# [Exercise requirements]
Only the text belongs in the copy: retype each record exactly as it appears.

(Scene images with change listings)
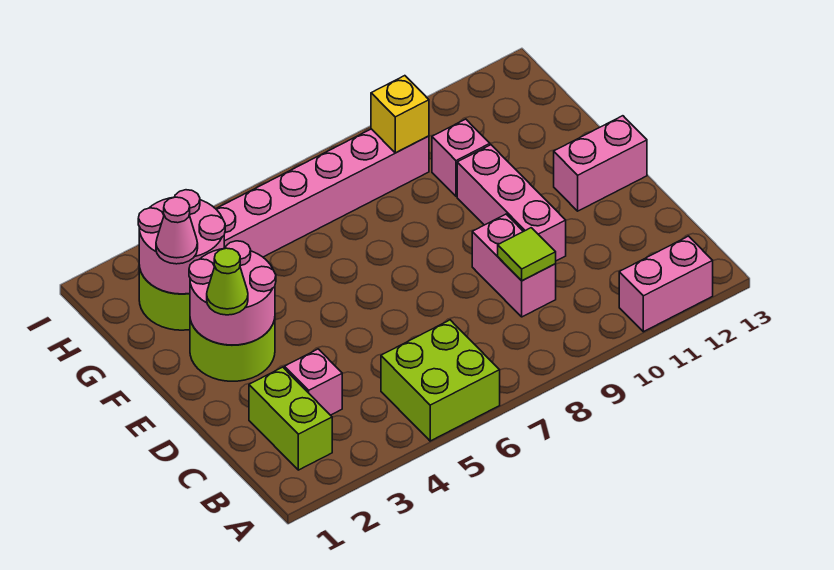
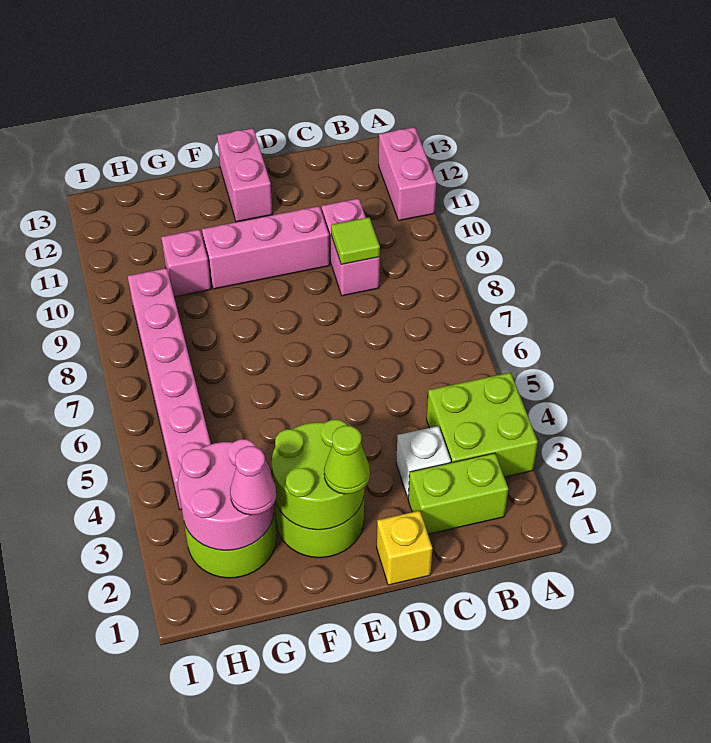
lime brick A5:B6 level 1 -> lime brick A3:B4 level 1
pink brick C3 level 1 -> white brick C3 level 1
pink brick C9:D9 level 1 -> pink brick C9:C10 level 1
pink round brick E2:F3 level 2 -> lime round brick E2:F3 level 2
yellow brick H9 level 2 -> yellow brick D1 level 1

# [Response for this exercise]
lime brick A5:B6 level 1 -> lime brick A3:B4 level 1
pink brick C3 level 1 -> white brick C3 level 1
pink brick C9:D9 level 1 -> pink brick C9:C10 level 1
pink round brick E2:F3 level 2 -> lime round brick E2:F3 level 2
yellow brick H9 level 2 -> yellow brick D1 level 1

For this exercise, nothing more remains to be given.